START DATA TO PROCESS

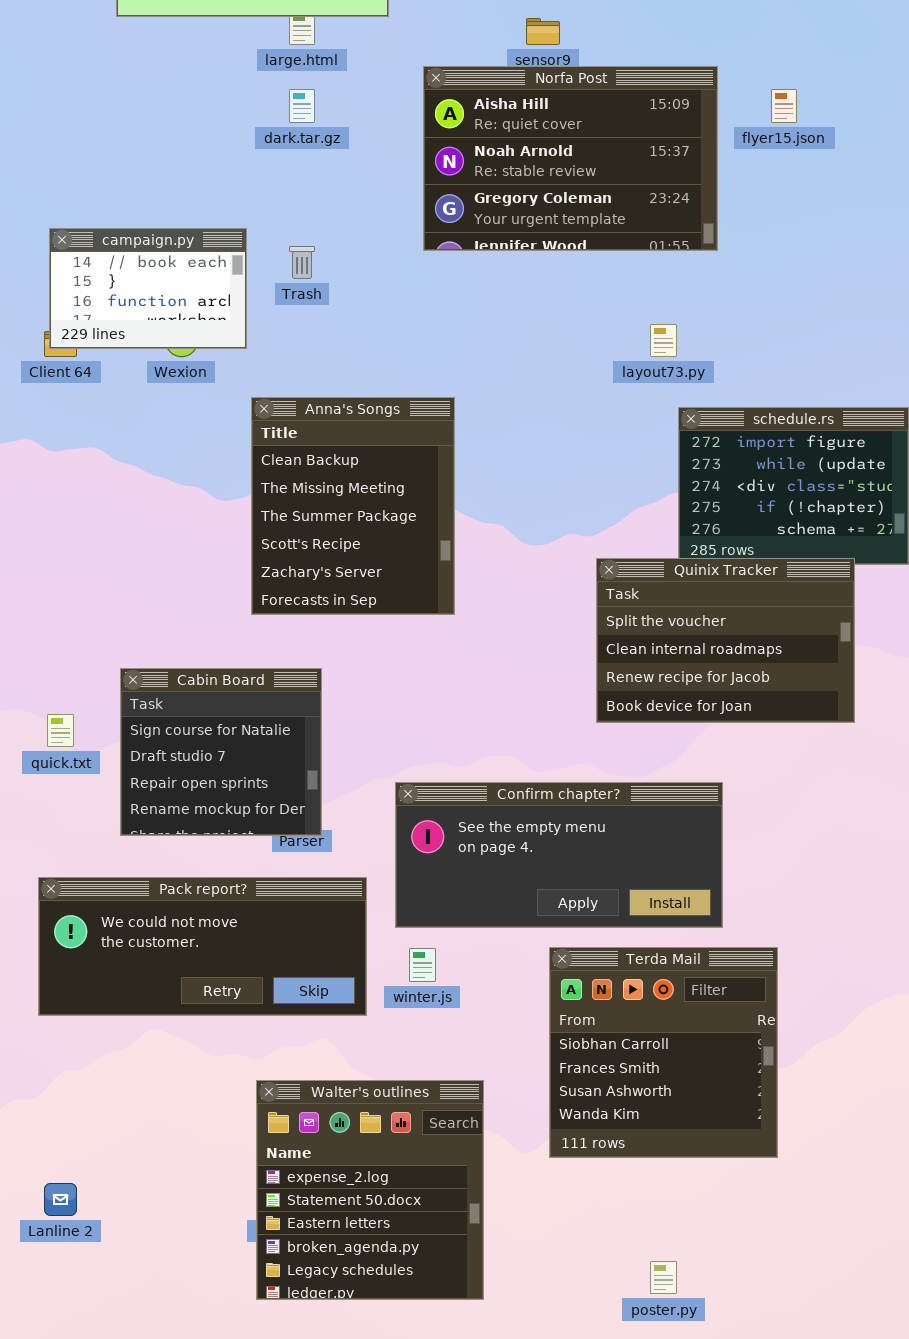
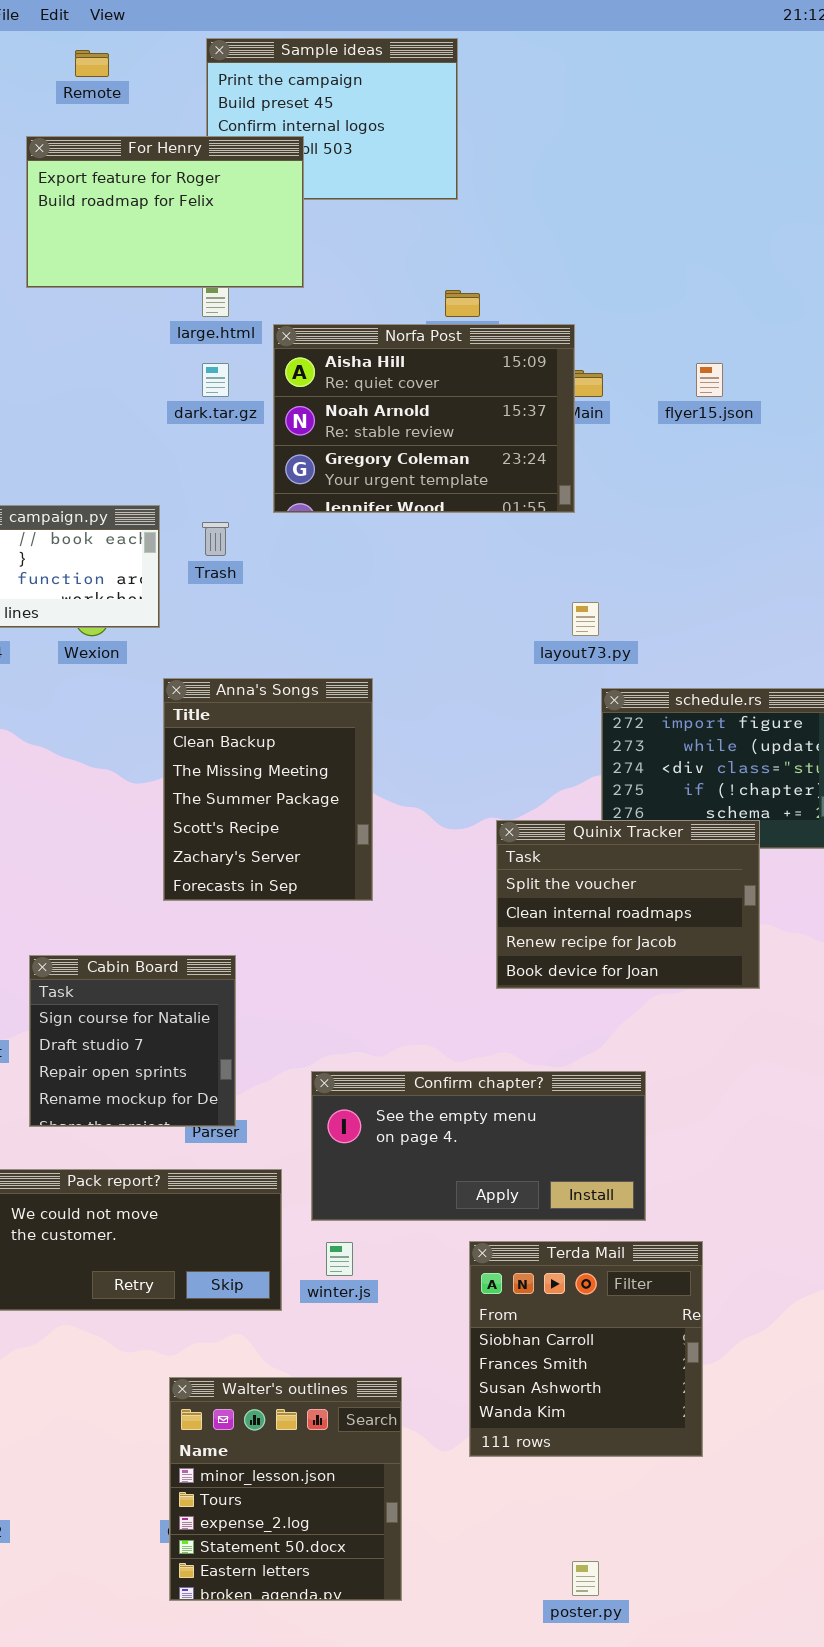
Norfa Post: [423,66,718,251] -> [273,324,575,513], moved
Quinix Tracker: [596,558,855,723] -> [496,820,760,989], moved
Walter's outlines: [256,1080,484,1300] -> [169,1377,402,1601], scrolled up 2 rows

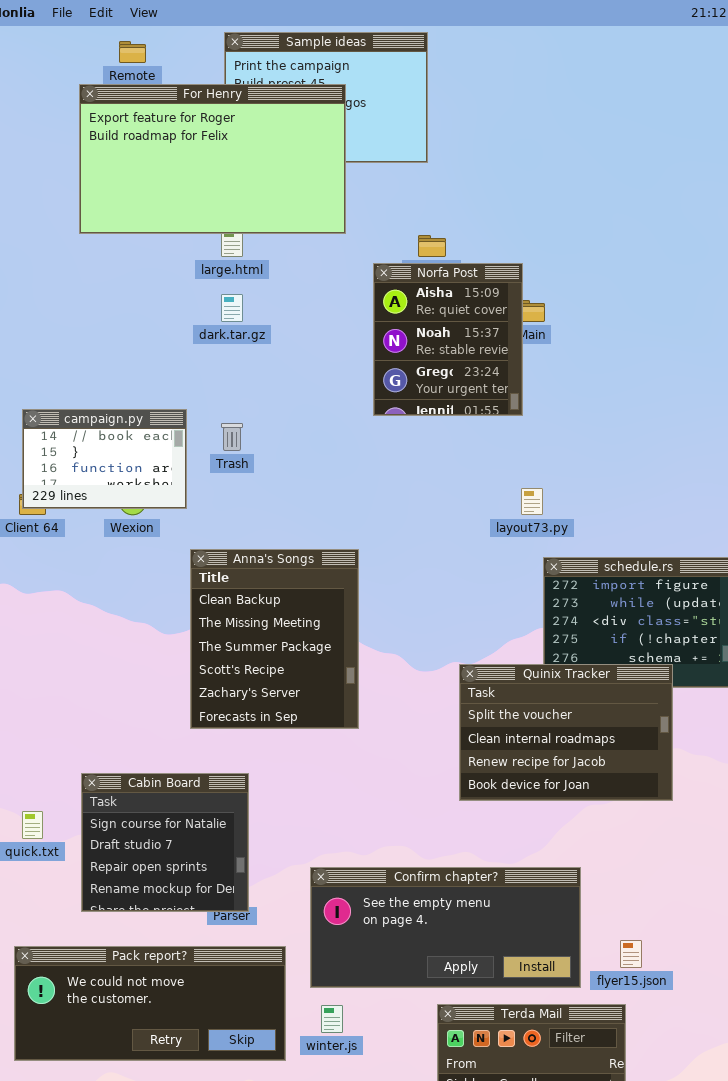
For Henry: [26,136,304,288] -> [79,84,346,234], resized
Norfa Post: [273,324,575,513] -> [373,263,523,416], resized
flyer15.json: [696,363,723,397] -> [620,940,642,968], moved

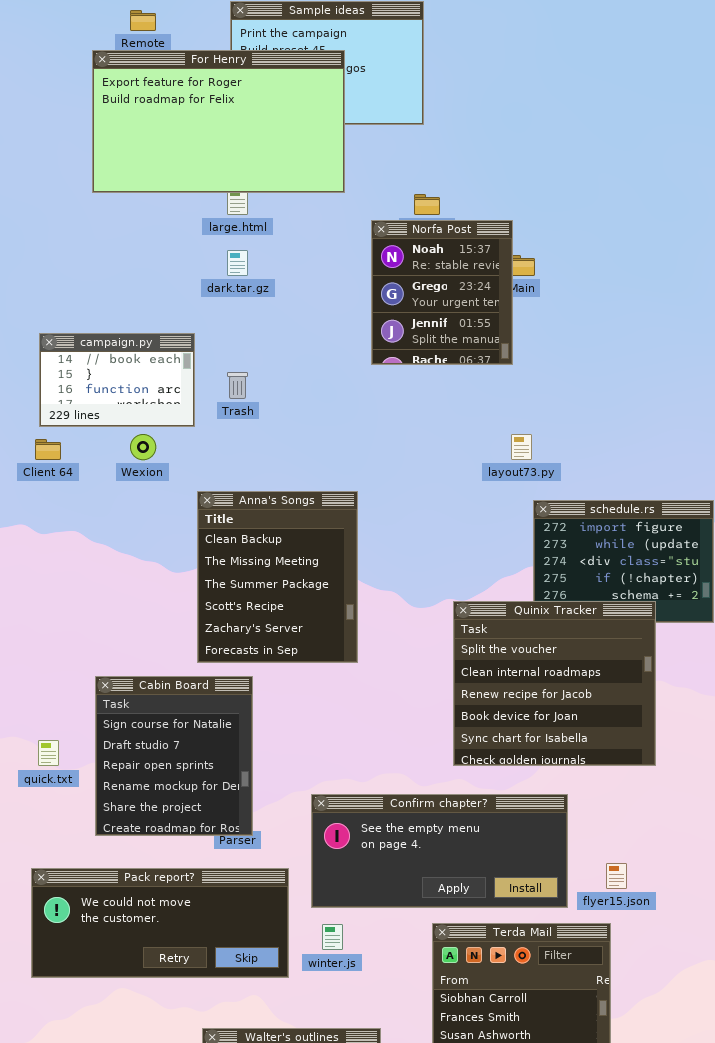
Norfa Post: [373,263,523,416] -> [371,220,513,365], scrolled down 1 row
campaign.py: [22,409,187,509] -> [39,333,195,427], moved
Quinix Tracker: [459,664,673,801] -> [453,601,656,766], resized
Cabin Board: [81,773,249,912] -> [95,676,253,836], resized

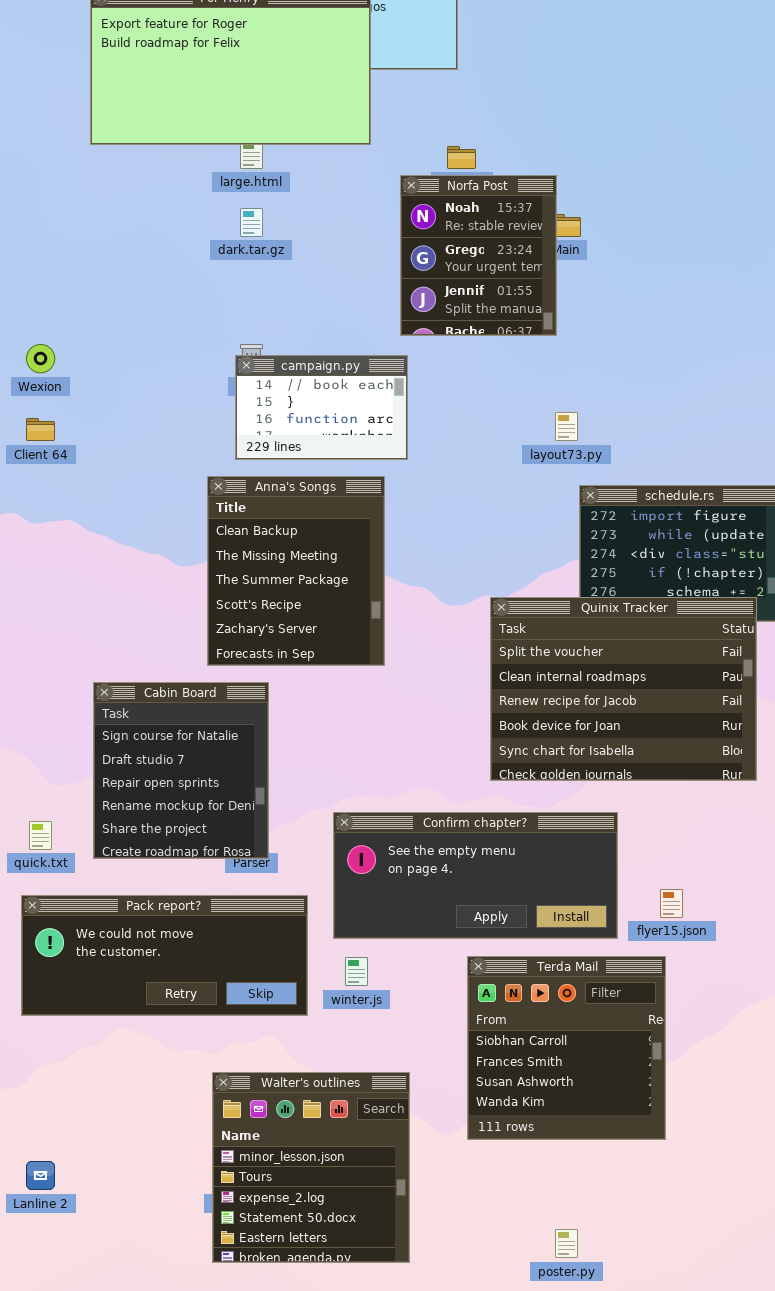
campaign.py: [39,333,195,427] -> [235,355,408,460], moved
Wexion: [130,434,156,460] -> [26,344,55,373], moved
Quinix Tracker: [453,601,656,766] -> [490,597,757,781], resized
quick.txt: [38,740,59,766] -> [29,821,52,850], moved

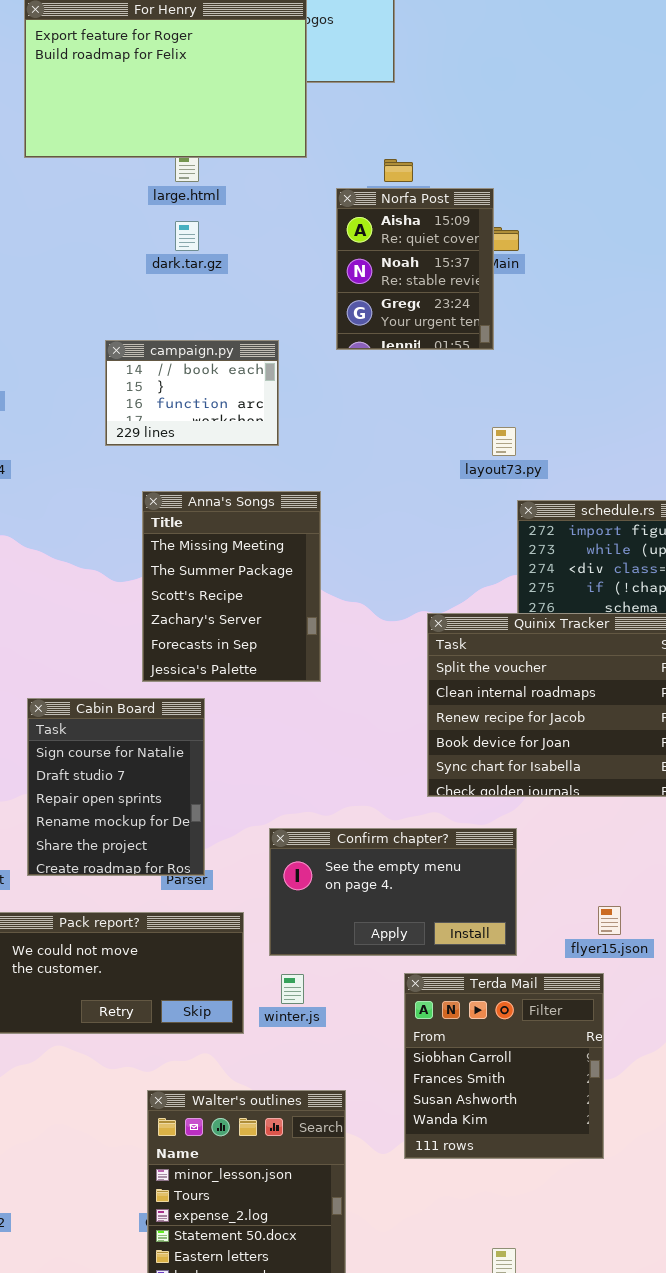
Norfa Post: [400,175,557,336] -> [336,188,494,350], scrolled up 1 row
campaign.py: [235,355,408,460] -> [105,340,279,446], moved
Anna's Songs: [207,476,385,666] -> [142,491,321,682], scrolled down 1 row
Confirm chapter?: [333,812,618,939] -> [269,828,517,956], resized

END DATA TO PROCESS

Go through the listing and copy each line with the string "Tracker".

Quinix Tracker: [596,558,855,723] -> [496,820,760,989], moved
Quinix Tracker: [459,664,673,801] -> [453,601,656,766], resized
Quinix Tracker: [453,601,656,766] -> [490,597,757,781], resized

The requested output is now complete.